(TASK GOAL)
For the data below, give again exactly the lines from the one containing "cyan cone J2 level 2 -> cyan cone K4 level 1" through the one containing "black cone K2", both ends included, and no others.

(INPUT MATERIAL)
*** Block opens ***

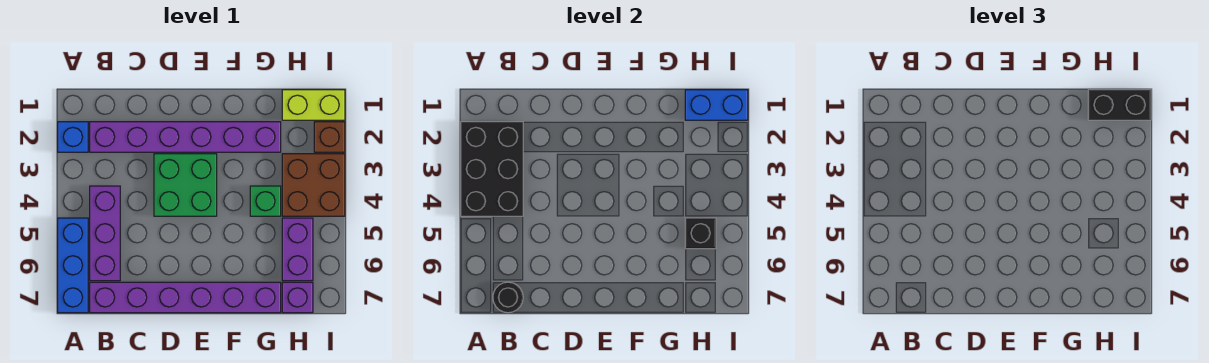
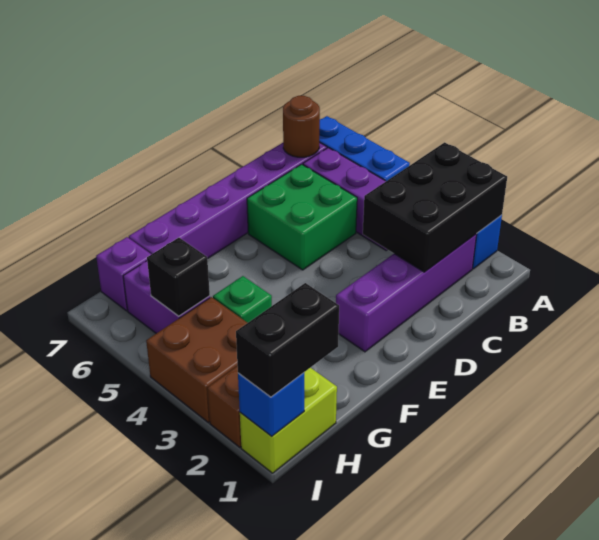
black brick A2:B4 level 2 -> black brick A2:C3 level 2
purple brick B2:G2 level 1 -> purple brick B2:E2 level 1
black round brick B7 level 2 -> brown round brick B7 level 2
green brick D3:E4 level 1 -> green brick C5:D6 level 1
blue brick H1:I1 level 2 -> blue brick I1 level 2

*** Block closes ***
*** Block opens ***

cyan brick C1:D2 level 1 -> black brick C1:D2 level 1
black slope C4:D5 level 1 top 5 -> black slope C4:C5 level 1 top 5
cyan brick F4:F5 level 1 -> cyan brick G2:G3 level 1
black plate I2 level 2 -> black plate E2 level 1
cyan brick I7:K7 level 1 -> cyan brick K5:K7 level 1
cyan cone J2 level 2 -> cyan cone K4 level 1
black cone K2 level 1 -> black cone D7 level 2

*** Block closes ***

(WRITTEN REPLY)
cyan cone J2 level 2 -> cyan cone K4 level 1
black cone K2 level 1 -> black cone D7 level 2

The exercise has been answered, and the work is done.